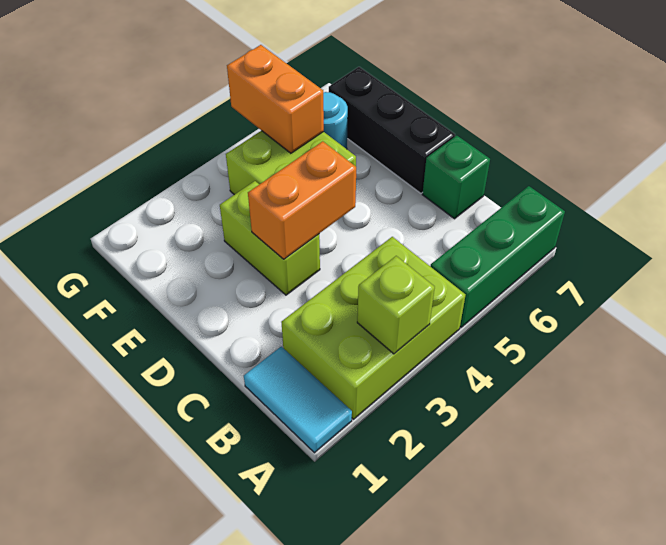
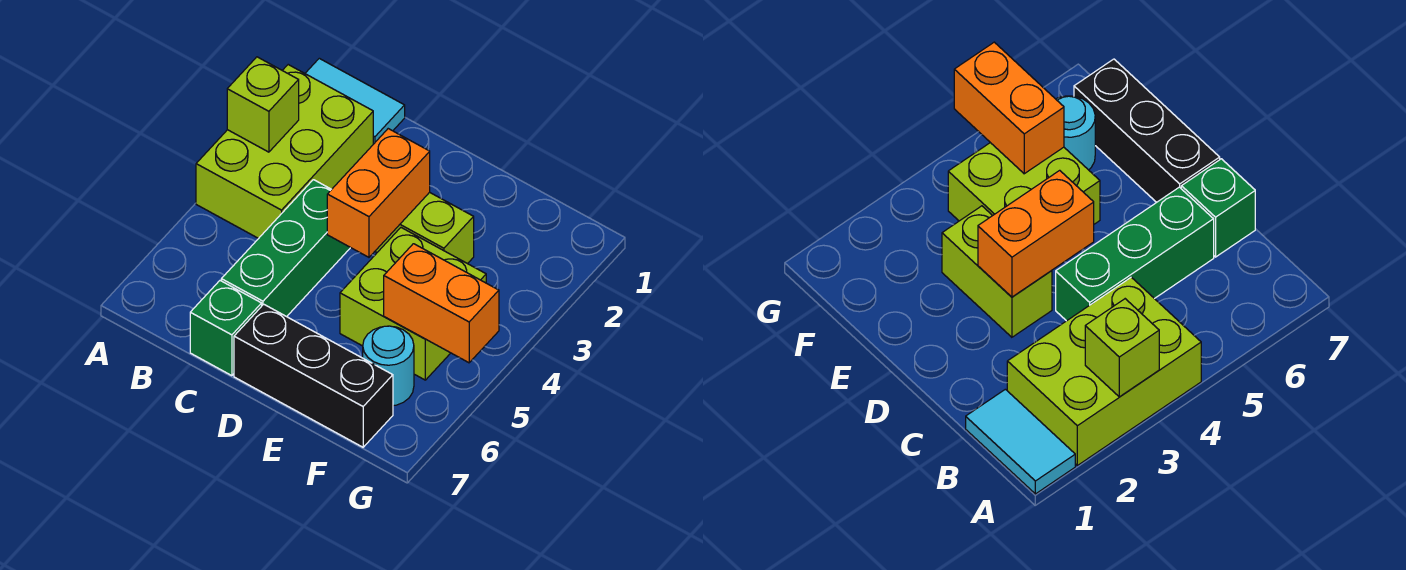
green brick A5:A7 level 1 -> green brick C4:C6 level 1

--

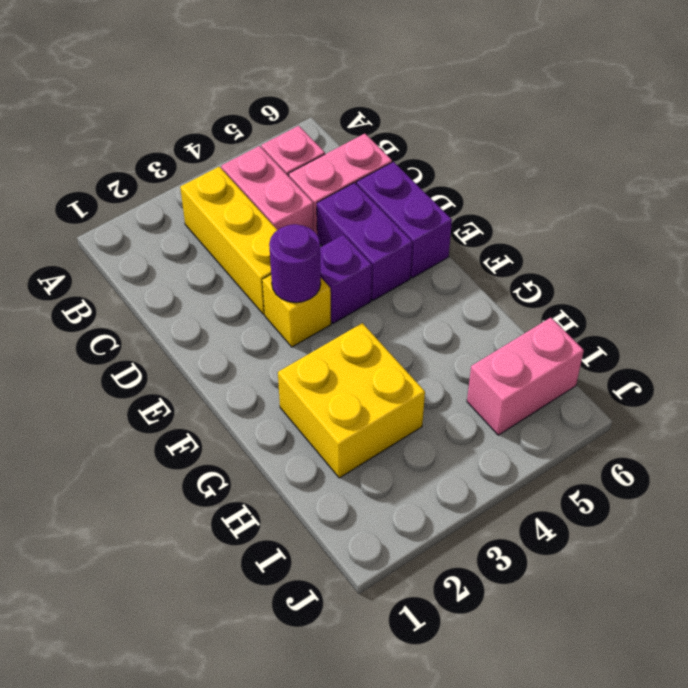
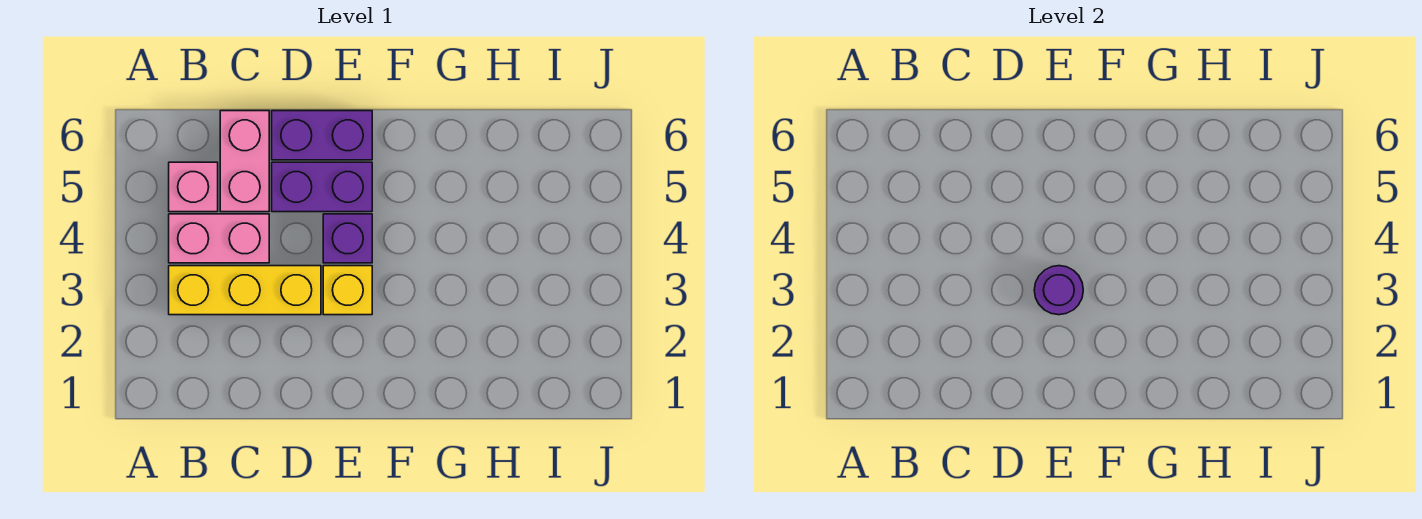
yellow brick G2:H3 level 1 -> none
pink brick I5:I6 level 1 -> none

**Problem description**
Say how many lines in the data hold the string "none". No other content should accompany the number.

**Reply**
2